▶ **To do**
Please output the full listing, character for character.

====

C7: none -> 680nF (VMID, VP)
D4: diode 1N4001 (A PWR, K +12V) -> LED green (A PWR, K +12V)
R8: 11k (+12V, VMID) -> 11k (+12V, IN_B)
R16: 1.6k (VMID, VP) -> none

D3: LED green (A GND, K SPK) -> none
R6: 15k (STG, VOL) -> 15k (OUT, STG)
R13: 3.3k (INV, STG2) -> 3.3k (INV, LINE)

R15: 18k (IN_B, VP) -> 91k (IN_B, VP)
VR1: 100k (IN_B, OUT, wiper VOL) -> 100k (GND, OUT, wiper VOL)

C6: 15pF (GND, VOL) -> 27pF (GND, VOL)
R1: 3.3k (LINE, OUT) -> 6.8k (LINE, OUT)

====

▶ **Task output**
C7: none -> 680nF (VMID, VP)
D4: diode 1N4001 (A PWR, K +12V) -> LED green (A PWR, K +12V)
R8: 11k (+12V, VMID) -> 11k (+12V, IN_B)
R16: 1.6k (VMID, VP) -> none

D3: LED green (A GND, K SPK) -> none
R6: 15k (STG, VOL) -> 15k (OUT, STG)
R13: 3.3k (INV, STG2) -> 3.3k (INV, LINE)

R15: 18k (IN_B, VP) -> 91k (IN_B, VP)
VR1: 100k (IN_B, OUT, wiper VOL) -> 100k (GND, OUT, wiper VOL)

C6: 15pF (GND, VOL) -> 27pF (GND, VOL)
R1: 3.3k (LINE, OUT) -> 6.8k (LINE, OUT)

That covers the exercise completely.